--- Recorded information ---
◇ ◇ ◇ ◇ ◇

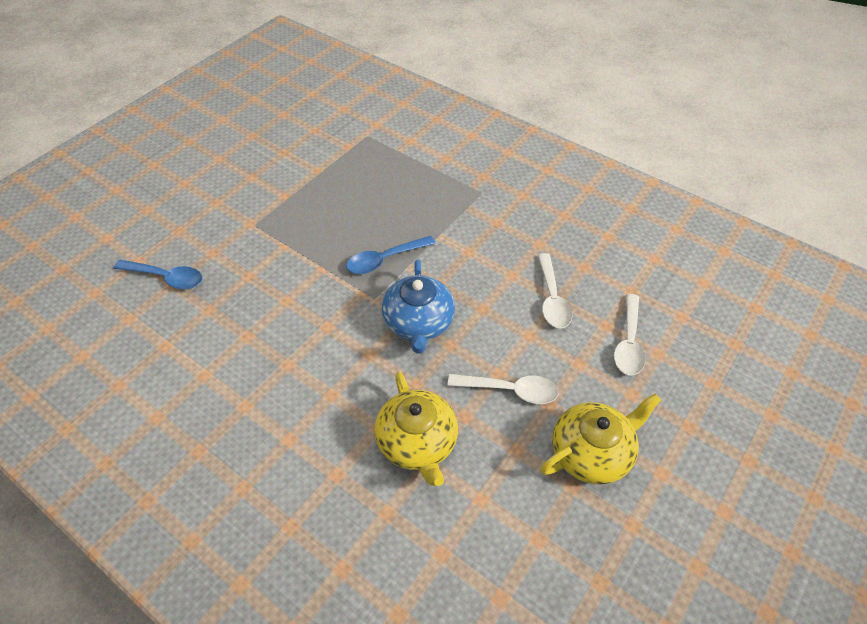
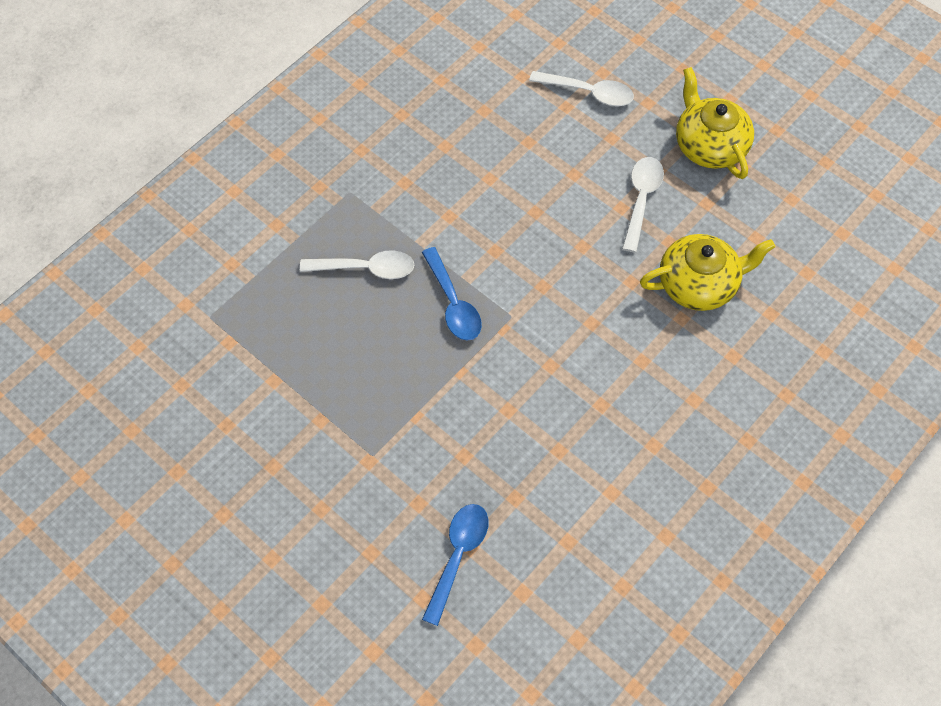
camera: 85 degrees left, 10 degrees up
(418, 323) = (551, 274): blue teapot -> none
(552, 299) = (527, 146): white spoon -> white spoon (366, 269)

◇ ◇ ◇ ◇ ◇

--- Requirement ---
Only the lines from the one containing "(418, 323) = (551, 274): blue teapot -> none" through the final line of the material should be printed, each word for word. Both of those lines count.

--- Written response ---
(418, 323) = (551, 274): blue teapot -> none
(552, 299) = (527, 146): white spoon -> white spoon (366, 269)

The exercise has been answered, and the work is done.